## Supplied data

= = = = = = =

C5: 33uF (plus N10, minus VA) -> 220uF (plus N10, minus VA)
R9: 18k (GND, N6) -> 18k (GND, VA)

= = = = = = =

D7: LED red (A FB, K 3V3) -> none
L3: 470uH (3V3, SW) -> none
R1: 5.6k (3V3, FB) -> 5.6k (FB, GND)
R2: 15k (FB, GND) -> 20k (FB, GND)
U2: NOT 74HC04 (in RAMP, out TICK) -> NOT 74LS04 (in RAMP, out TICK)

= = = = = = =

## Exercise instructions
All lines above with the word "none" need to be reported.

## Exercise response
D7: LED red (A FB, K 3V3) -> none
L3: 470uH (3V3, SW) -> none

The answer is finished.